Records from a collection
◆ ◆ ◆ ◆ ◆ ◆ ◆

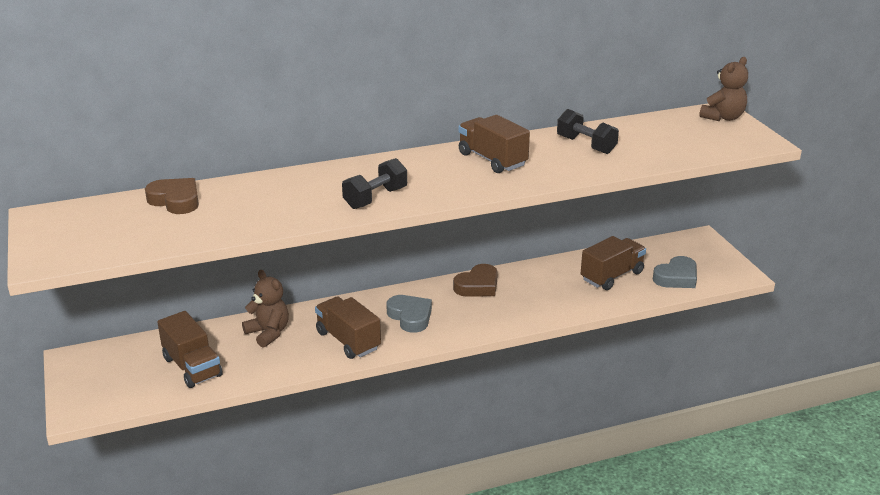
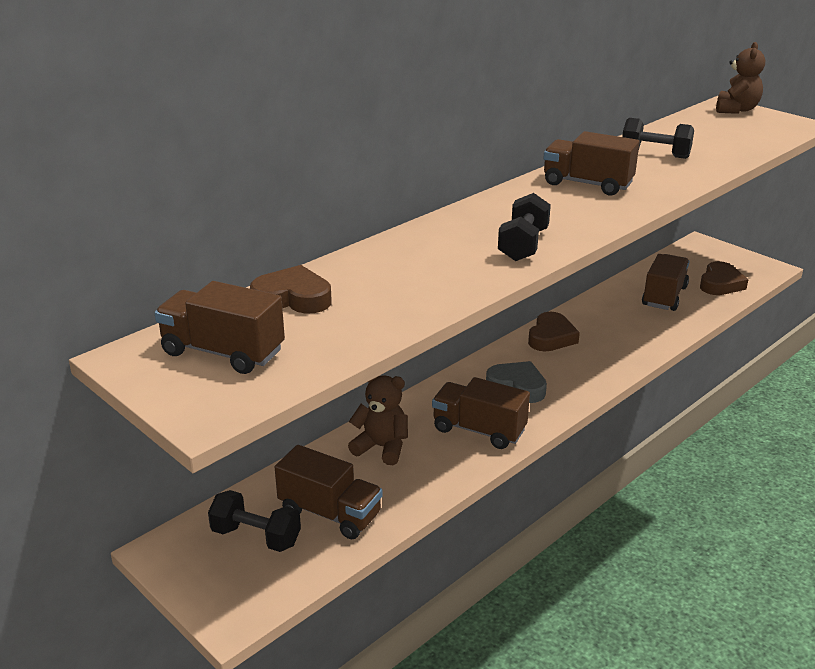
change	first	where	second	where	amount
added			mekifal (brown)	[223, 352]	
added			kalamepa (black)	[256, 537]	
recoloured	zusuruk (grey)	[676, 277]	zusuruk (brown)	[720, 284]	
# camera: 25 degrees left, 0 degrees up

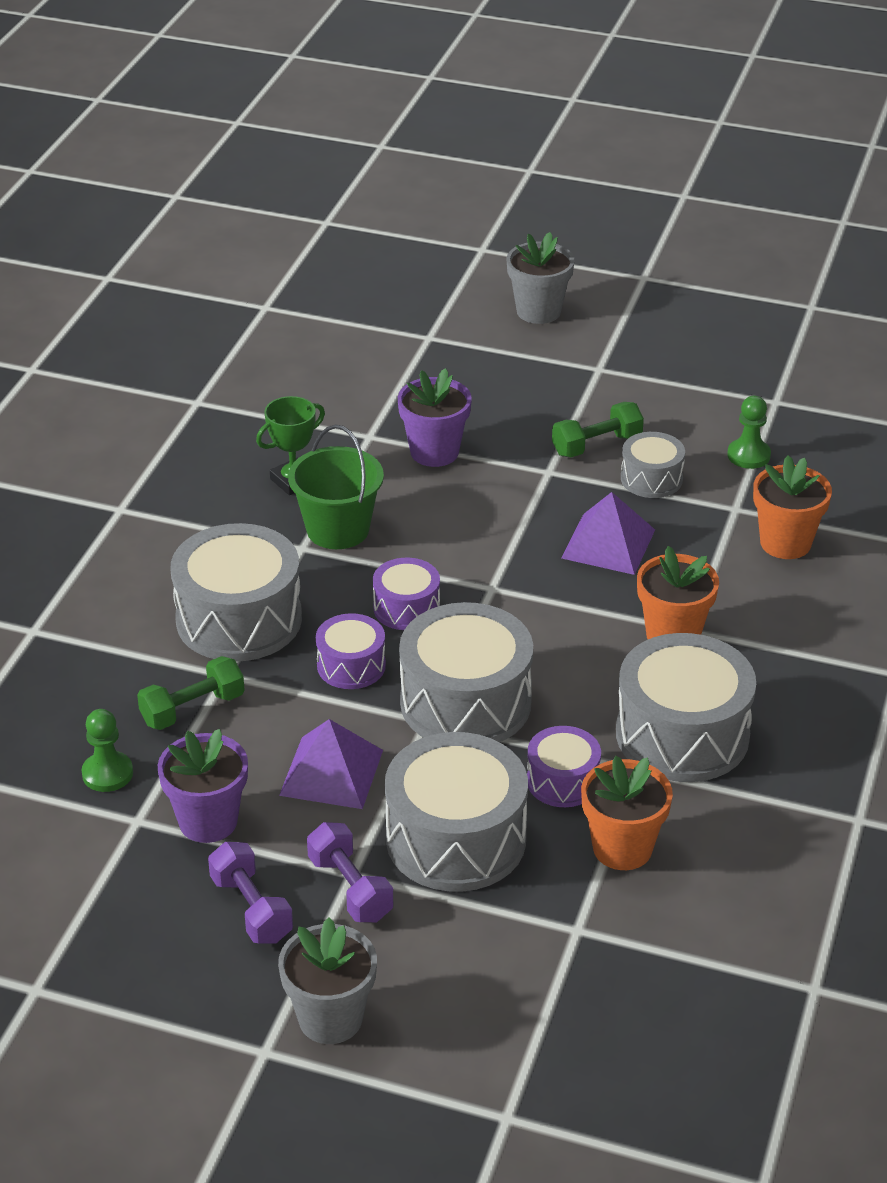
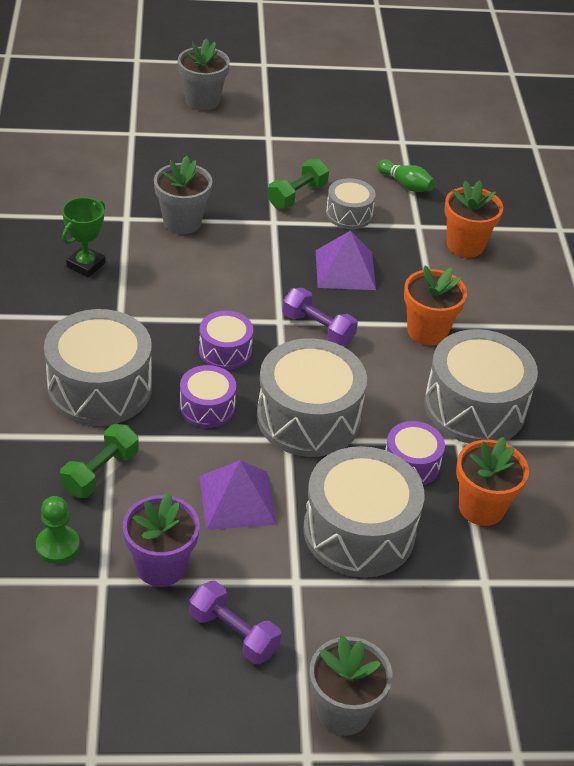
change	first	where	second	where	amount
recoloured	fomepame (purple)	[434, 452]	fomepame (grey)	[182, 222]	
moved	kalamepa (purple)	[350, 888]		[318, 328]	
replaced	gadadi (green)	[748, 455]	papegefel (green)	[406, 184]	
removed	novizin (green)	[338, 529]			
# camera: 25 degrees left, 5 degrees up

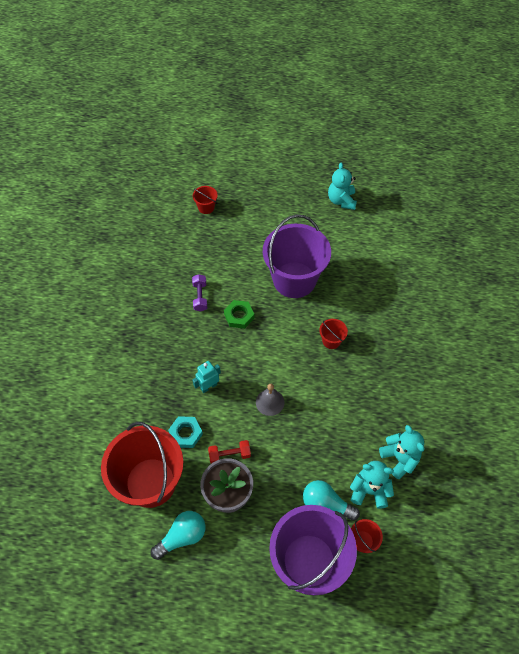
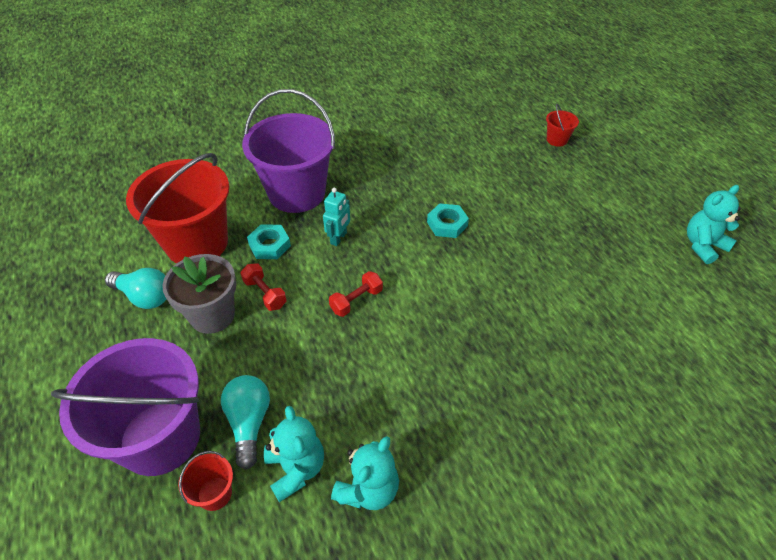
change	first	where	second	where	amount
moved	novizin (purple)	[294, 280]		[297, 193]	
turned	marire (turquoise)	[208, 386]		[339, 238]	90 degrees clockwise
replaced	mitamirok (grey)	[270, 402]	kalamepa (red)	[356, 300]	
recoloured	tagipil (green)	[239, 316]	tagipil (turquoise)	[447, 224]	
removed	kalamepa (purple)	[200, 297]			
removed	novizin (red)	[331, 341]			
# camera: 60 degrees right, 10 degrees down

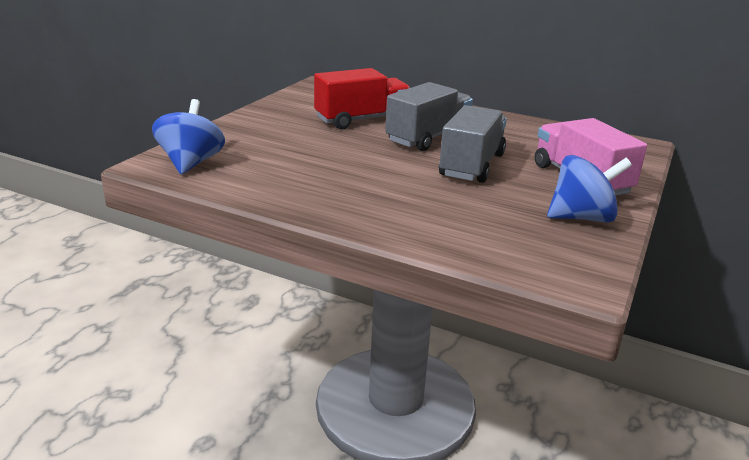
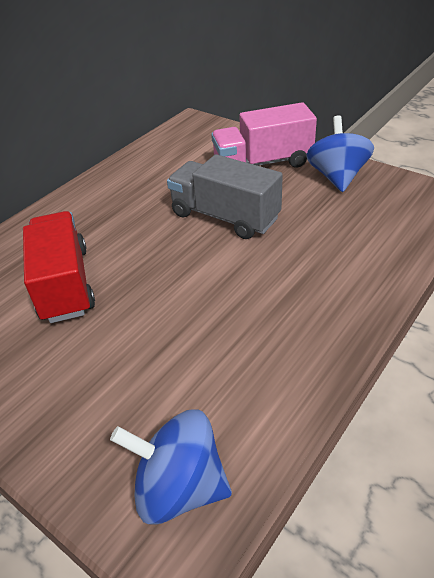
change	first	where	second	where	amount
removed	mekifal (grey)	[428, 137]			
# camera: 75 degrees left, 15 degrees up

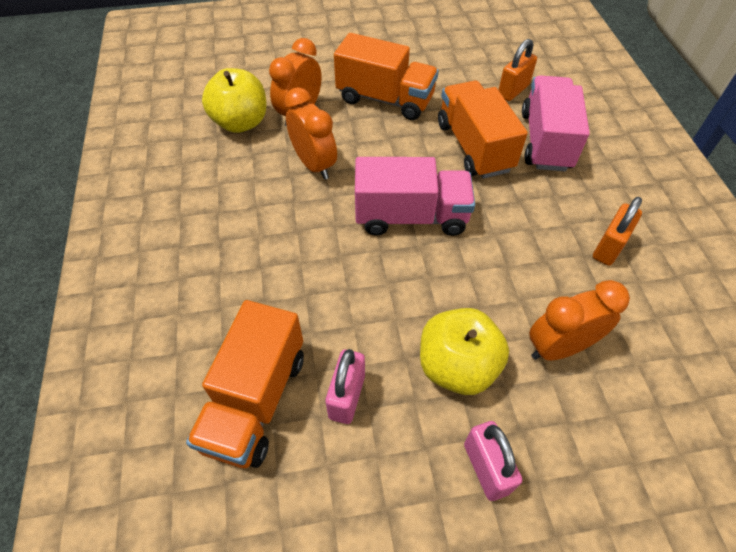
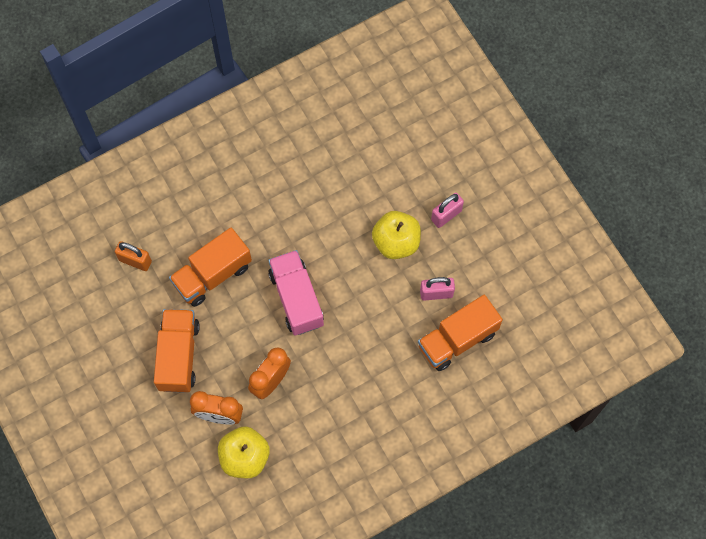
change	first	where	second	where	amount
turned	mekifal (orange)	[256, 400]		[457, 339]	150 degrees clockwise
removed	mekifal (pink)	[545, 141]			
removed	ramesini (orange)	[559, 347]			
removed	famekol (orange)	[608, 247]			
# camera: 110 degrees left, 15 degrees up

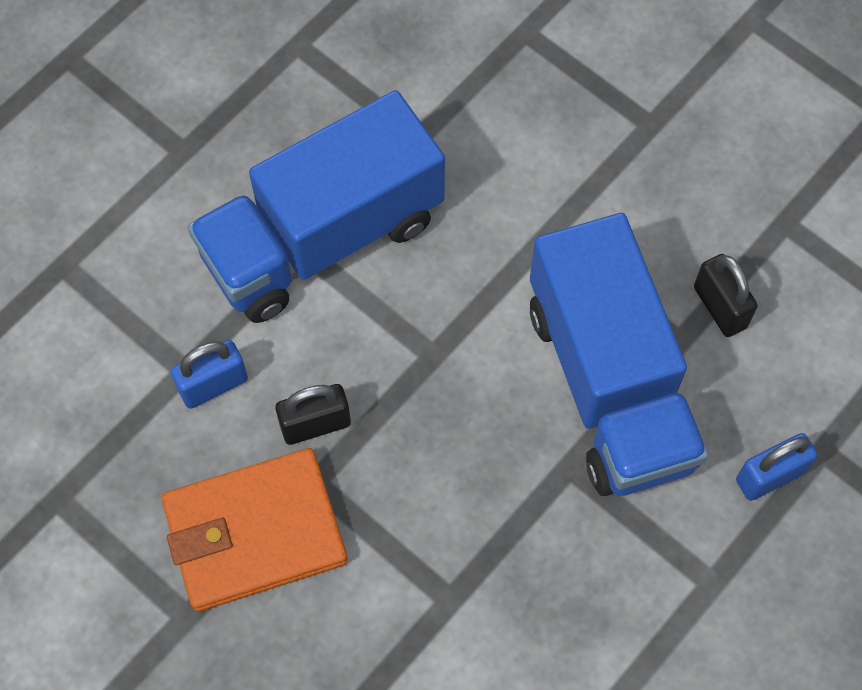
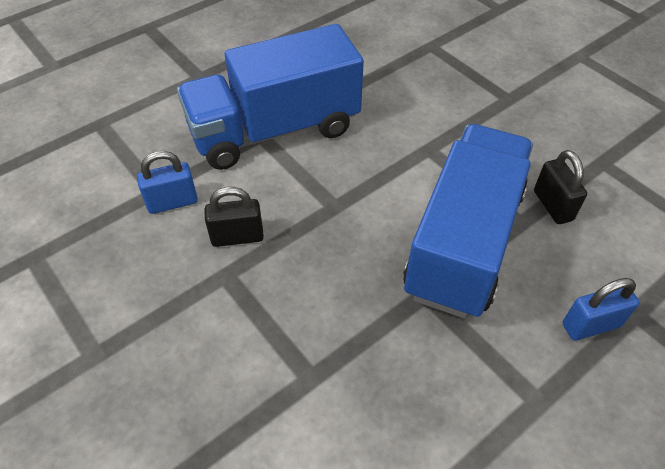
change	first	where	second	where	amount
turned	mekifal (blue)	[609, 384]		[464, 242]	150 degrees counterclockwise
removed	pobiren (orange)	[255, 532]			
# camera: 10 degrees right, 15 degrees down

◆ ◆ ◆ ◆ ◆ ◆ ◆

Exercise aim: Search the entries for the word "brown" and report how many lines contain it, as a bare number.

Solution to the problem: 2